### EXERCISE AIM:
Extract every line of the items below word for word, omitting the pictures.

===== SUPPLIED MATERIAL =====

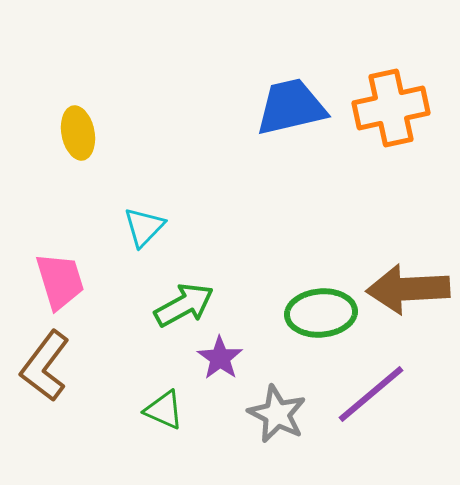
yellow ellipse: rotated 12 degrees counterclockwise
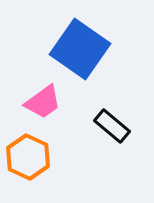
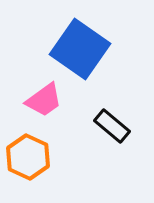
pink trapezoid: moved 1 px right, 2 px up
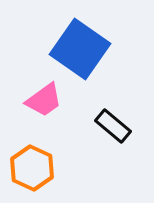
black rectangle: moved 1 px right
orange hexagon: moved 4 px right, 11 px down
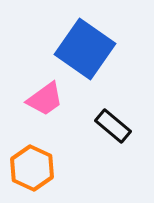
blue square: moved 5 px right
pink trapezoid: moved 1 px right, 1 px up
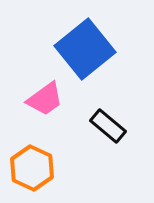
blue square: rotated 16 degrees clockwise
black rectangle: moved 5 px left
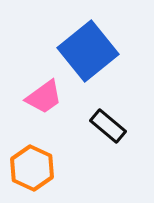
blue square: moved 3 px right, 2 px down
pink trapezoid: moved 1 px left, 2 px up
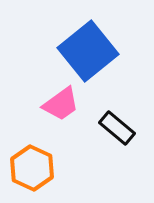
pink trapezoid: moved 17 px right, 7 px down
black rectangle: moved 9 px right, 2 px down
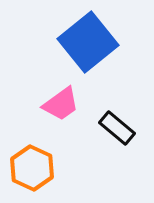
blue square: moved 9 px up
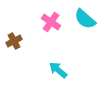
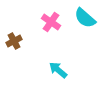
cyan semicircle: moved 1 px up
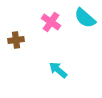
brown cross: moved 2 px right, 1 px up; rotated 21 degrees clockwise
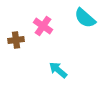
pink cross: moved 8 px left, 4 px down
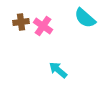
brown cross: moved 5 px right, 18 px up
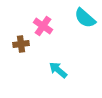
brown cross: moved 22 px down
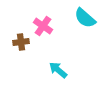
brown cross: moved 2 px up
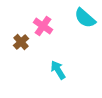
brown cross: rotated 35 degrees counterclockwise
cyan arrow: rotated 18 degrees clockwise
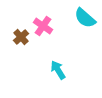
brown cross: moved 5 px up
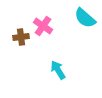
brown cross: rotated 35 degrees clockwise
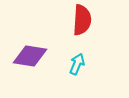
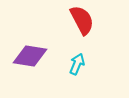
red semicircle: rotated 32 degrees counterclockwise
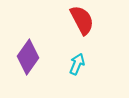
purple diamond: moved 2 px left, 1 px down; rotated 64 degrees counterclockwise
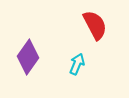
red semicircle: moved 13 px right, 5 px down
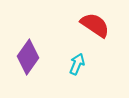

=====

### THE ANSWER:
yellow ellipse: rotated 12 degrees counterclockwise
pink trapezoid: moved 1 px right, 2 px up
black rectangle: moved 1 px right
orange hexagon: moved 4 px right, 11 px down
blue square: moved 5 px right
pink trapezoid: moved 1 px right, 1 px up
blue square: rotated 16 degrees clockwise
black rectangle: moved 5 px left
blue square: moved 3 px right, 2 px down
pink trapezoid: moved 1 px left, 2 px up
pink trapezoid: moved 17 px right, 7 px down
black rectangle: moved 9 px right, 2 px down
blue square: moved 9 px up
cyan semicircle: moved 1 px up
brown cross: moved 2 px right, 1 px up; rotated 21 degrees clockwise
pink cross: moved 8 px left, 4 px down
brown cross: moved 5 px right, 18 px up
brown cross: moved 22 px down
brown cross: moved 2 px up
brown cross: rotated 35 degrees counterclockwise
cyan arrow: rotated 18 degrees clockwise
brown cross: moved 5 px up
brown cross: rotated 35 degrees clockwise
red semicircle: rotated 32 degrees counterclockwise
purple diamond: moved 2 px left, 1 px down; rotated 64 degrees counterclockwise
red semicircle: moved 13 px right, 5 px down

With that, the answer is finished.